- [Objective]
Which lines of the listing below contain the string "kern", with case matching exactly? Gather each such line and copy it in full.

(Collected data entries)
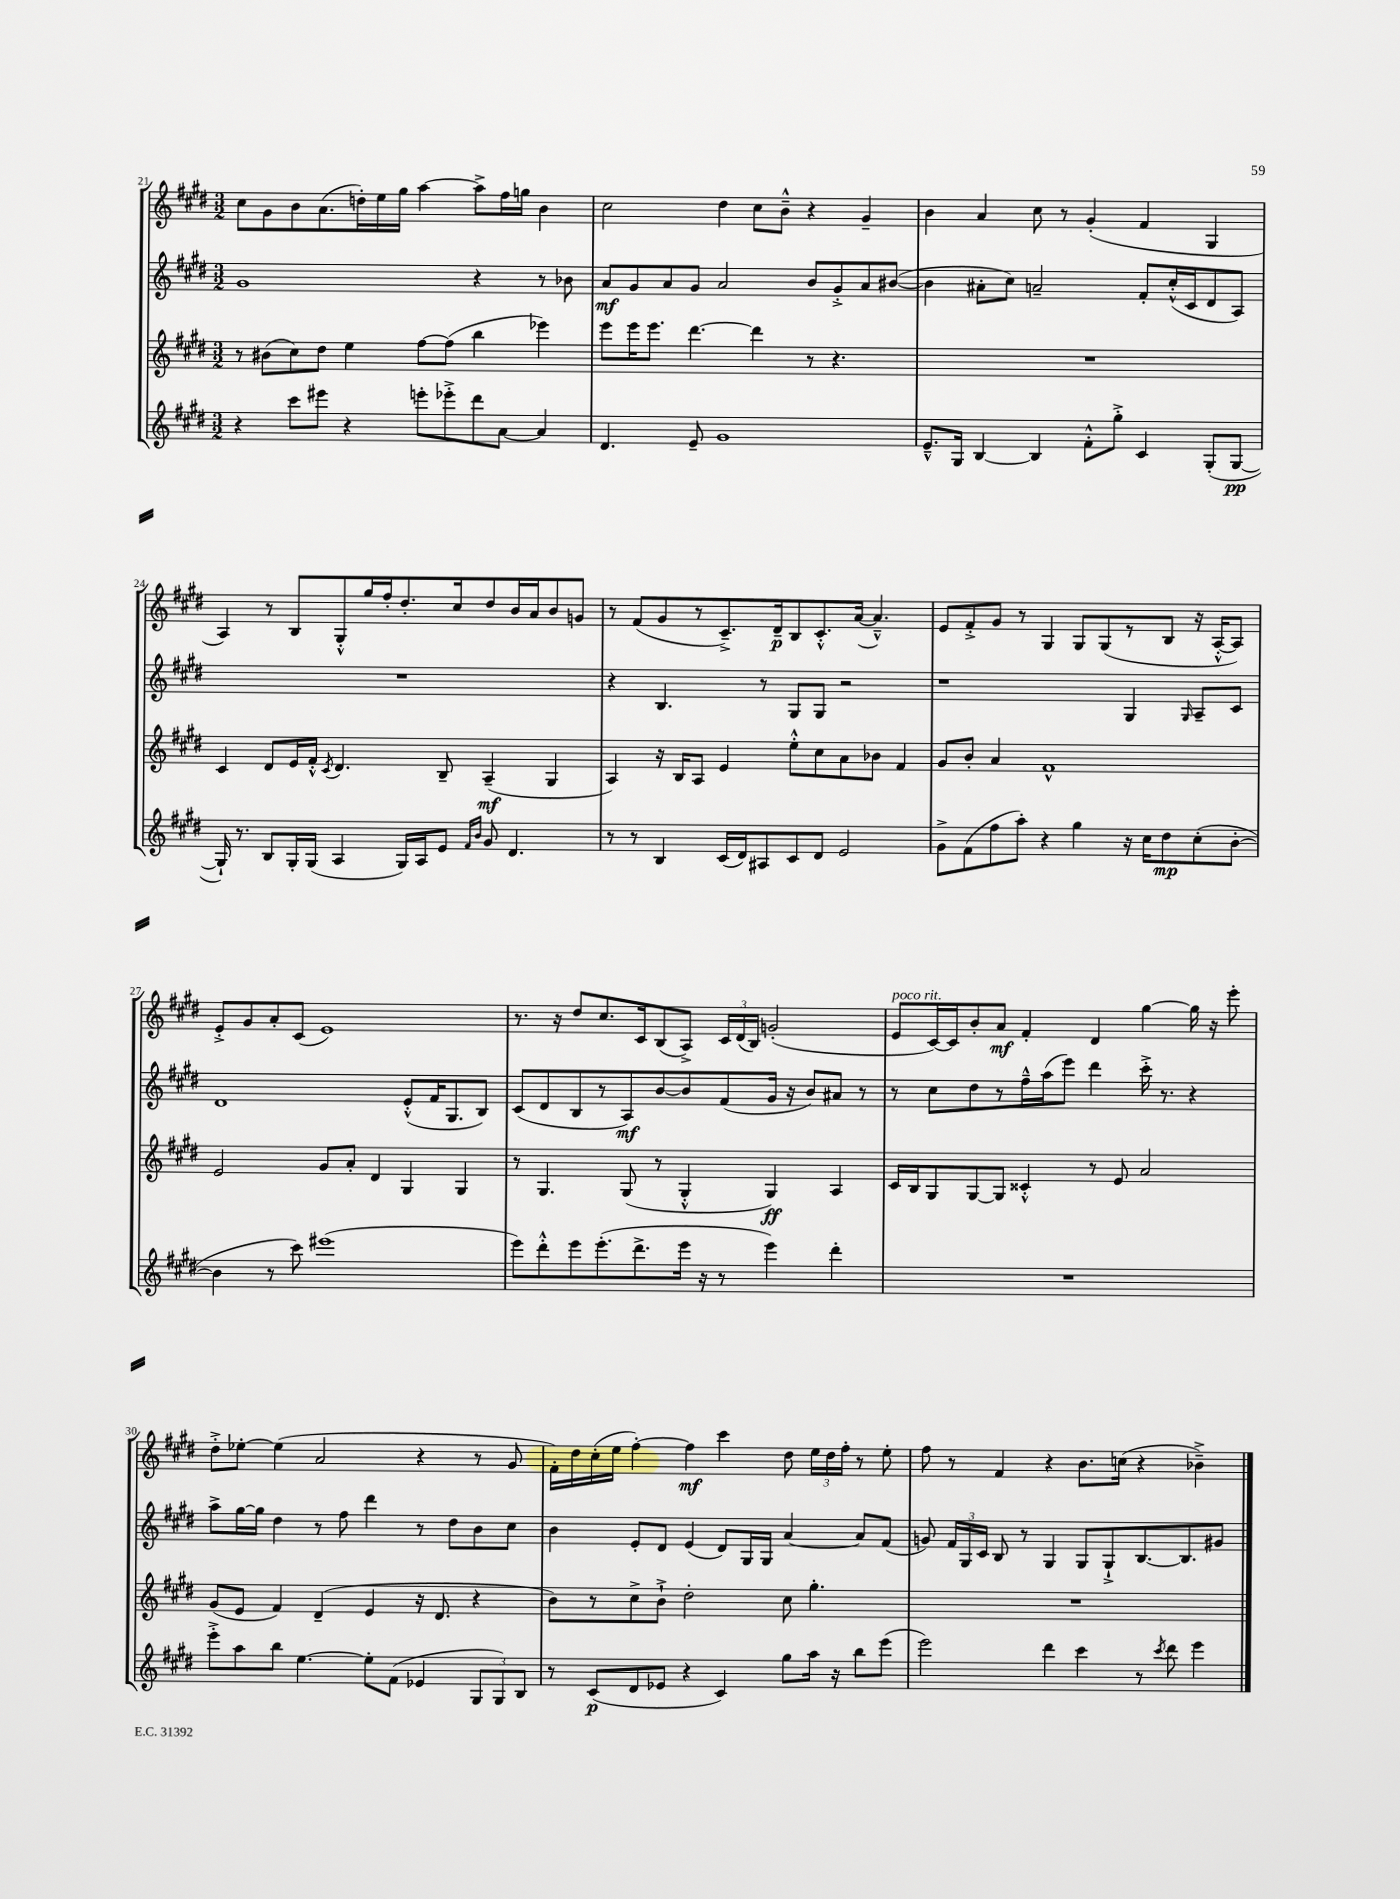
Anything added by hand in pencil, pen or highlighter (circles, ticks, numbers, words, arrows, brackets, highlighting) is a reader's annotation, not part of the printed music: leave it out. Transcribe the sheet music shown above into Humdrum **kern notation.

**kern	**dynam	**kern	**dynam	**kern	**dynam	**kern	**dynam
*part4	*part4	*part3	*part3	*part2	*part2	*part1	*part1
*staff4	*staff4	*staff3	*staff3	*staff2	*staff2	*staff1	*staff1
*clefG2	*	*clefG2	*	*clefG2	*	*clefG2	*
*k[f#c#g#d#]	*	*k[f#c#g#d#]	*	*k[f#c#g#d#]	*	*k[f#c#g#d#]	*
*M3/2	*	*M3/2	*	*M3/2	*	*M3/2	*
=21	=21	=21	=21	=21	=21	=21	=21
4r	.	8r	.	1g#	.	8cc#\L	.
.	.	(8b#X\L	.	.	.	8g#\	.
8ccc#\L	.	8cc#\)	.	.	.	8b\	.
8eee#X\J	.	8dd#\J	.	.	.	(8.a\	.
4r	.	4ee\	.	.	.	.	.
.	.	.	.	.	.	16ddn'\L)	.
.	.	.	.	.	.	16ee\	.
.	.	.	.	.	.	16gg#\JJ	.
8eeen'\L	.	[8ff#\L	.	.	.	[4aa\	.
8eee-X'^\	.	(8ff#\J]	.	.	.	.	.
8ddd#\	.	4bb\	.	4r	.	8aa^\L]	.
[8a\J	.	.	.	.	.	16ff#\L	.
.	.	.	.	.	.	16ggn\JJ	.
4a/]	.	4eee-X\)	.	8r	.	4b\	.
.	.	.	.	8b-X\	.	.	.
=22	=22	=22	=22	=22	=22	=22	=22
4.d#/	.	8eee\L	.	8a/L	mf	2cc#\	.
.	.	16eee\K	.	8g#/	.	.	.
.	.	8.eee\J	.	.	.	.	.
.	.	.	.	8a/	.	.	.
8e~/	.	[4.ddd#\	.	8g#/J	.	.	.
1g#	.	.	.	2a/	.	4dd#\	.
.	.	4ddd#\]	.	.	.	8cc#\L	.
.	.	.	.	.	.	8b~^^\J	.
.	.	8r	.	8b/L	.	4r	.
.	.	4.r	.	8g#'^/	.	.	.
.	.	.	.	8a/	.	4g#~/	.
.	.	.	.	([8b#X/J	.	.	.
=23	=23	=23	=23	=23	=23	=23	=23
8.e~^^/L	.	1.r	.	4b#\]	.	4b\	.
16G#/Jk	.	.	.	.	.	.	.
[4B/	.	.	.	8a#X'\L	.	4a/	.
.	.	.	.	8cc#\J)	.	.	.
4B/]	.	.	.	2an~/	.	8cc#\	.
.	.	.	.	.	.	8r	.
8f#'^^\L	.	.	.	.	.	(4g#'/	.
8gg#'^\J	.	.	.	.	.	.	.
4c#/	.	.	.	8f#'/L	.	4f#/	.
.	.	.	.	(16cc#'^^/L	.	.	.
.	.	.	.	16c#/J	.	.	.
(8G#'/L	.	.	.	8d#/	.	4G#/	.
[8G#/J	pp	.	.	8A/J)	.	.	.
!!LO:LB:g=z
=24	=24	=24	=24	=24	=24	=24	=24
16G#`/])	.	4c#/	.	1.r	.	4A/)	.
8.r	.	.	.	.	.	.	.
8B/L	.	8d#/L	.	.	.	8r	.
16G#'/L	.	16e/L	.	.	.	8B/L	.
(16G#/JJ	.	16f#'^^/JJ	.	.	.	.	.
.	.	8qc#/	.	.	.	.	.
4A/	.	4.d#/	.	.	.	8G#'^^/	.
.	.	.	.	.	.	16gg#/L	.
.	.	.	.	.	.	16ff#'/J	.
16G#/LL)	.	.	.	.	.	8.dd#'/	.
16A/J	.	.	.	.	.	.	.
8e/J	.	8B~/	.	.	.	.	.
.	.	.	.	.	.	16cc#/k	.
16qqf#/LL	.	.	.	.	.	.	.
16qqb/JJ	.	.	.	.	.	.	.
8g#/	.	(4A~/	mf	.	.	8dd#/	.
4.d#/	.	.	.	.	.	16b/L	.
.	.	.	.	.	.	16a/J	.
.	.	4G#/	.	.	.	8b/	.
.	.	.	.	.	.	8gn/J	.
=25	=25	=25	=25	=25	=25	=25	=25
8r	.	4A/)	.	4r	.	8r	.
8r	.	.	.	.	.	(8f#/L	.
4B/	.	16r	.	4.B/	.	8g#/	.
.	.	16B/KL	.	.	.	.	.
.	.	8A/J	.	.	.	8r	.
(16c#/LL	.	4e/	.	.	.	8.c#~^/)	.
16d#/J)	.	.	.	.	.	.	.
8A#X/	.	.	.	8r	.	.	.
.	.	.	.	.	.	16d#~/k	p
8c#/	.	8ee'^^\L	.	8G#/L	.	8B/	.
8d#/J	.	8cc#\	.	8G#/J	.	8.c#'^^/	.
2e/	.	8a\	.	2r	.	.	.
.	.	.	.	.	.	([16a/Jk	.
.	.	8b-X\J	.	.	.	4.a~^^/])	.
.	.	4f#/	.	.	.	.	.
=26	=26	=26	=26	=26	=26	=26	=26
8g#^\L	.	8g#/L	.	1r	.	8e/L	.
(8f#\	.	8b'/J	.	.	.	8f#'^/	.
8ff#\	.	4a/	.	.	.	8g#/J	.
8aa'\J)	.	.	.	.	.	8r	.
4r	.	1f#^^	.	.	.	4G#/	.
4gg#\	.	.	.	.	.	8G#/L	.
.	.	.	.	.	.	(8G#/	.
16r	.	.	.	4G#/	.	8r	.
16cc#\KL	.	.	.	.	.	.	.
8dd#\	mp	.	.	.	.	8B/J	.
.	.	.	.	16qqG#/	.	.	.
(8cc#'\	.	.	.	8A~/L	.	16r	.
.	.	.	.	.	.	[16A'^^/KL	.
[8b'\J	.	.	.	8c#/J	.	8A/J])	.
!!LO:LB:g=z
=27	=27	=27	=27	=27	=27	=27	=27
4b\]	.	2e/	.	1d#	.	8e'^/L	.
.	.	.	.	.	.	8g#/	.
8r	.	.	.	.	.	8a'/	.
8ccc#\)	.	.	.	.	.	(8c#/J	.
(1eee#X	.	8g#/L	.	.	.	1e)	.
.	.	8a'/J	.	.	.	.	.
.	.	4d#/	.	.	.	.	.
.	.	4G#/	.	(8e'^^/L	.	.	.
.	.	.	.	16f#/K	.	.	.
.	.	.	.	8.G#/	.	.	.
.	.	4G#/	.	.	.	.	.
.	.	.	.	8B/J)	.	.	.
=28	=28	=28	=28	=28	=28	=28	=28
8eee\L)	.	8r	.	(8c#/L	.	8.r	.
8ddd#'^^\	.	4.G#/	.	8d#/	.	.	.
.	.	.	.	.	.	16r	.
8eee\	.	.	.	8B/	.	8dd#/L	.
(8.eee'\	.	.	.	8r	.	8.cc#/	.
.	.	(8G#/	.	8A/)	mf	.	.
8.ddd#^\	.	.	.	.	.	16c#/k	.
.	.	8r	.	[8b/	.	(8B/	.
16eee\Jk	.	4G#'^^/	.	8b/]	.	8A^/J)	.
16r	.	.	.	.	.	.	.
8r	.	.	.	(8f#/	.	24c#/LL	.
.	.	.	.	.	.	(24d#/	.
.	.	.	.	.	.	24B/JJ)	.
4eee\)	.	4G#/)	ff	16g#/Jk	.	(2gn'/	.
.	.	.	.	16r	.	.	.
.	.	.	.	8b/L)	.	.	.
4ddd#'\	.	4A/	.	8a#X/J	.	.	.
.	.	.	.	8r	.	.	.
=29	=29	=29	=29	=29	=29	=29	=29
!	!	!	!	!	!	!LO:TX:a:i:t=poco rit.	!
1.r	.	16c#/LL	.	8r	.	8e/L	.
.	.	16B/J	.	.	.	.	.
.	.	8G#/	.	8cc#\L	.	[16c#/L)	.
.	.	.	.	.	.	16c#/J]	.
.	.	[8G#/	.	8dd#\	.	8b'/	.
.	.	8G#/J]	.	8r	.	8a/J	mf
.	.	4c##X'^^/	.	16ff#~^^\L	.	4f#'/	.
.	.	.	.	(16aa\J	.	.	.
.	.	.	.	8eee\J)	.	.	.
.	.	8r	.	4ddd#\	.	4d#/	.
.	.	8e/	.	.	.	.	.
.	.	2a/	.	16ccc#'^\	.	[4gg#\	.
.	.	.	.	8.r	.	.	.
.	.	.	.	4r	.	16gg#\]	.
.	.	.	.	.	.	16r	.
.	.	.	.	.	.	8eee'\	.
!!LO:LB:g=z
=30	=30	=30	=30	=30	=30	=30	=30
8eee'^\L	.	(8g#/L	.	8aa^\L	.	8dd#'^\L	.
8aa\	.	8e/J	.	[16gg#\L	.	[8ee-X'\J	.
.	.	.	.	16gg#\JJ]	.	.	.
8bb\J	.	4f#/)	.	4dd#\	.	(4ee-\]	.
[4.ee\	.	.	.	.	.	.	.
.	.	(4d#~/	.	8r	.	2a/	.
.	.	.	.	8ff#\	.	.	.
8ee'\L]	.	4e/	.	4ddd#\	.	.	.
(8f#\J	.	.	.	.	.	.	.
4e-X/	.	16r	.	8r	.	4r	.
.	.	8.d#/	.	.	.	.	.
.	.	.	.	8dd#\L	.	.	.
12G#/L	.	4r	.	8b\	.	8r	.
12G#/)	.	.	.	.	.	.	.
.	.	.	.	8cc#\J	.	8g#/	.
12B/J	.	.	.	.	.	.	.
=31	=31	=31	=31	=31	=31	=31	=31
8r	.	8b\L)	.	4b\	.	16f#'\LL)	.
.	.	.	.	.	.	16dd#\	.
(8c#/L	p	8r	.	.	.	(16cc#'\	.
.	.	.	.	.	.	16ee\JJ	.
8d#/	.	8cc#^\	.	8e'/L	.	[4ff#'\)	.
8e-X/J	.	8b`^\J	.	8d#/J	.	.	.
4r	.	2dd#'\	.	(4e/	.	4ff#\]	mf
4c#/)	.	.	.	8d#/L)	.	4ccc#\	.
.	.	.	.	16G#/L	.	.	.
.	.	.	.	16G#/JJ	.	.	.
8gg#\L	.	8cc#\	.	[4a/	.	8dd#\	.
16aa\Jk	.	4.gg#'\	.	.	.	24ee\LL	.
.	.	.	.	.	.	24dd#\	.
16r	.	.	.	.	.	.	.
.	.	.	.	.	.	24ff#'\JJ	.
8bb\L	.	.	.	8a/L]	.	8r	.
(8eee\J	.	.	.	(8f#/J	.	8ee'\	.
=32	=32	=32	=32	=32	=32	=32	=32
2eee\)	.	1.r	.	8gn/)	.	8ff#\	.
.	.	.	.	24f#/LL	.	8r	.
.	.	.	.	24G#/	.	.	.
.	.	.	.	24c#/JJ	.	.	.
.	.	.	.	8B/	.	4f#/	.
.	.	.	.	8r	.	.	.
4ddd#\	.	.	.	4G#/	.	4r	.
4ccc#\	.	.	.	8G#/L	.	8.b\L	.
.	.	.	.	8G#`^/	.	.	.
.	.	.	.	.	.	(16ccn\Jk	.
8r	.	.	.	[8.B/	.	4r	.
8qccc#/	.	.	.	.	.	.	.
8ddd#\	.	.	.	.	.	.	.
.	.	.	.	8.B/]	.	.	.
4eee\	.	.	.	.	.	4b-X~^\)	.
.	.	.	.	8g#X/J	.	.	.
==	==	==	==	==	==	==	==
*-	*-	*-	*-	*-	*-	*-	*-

- [Output for this task]
Anything added by hand in pencil, pen or highlighter (circles, ticks, numbers, words, arrows, brackets, highlighting) is a reader's annotation, not part of the printed music: leave it out. Transcribe the sheet music shown above into Humdrum **kern notation.
**kern	**dynam	**kern	**dynam	**kern	**dynam	**kern	**dynam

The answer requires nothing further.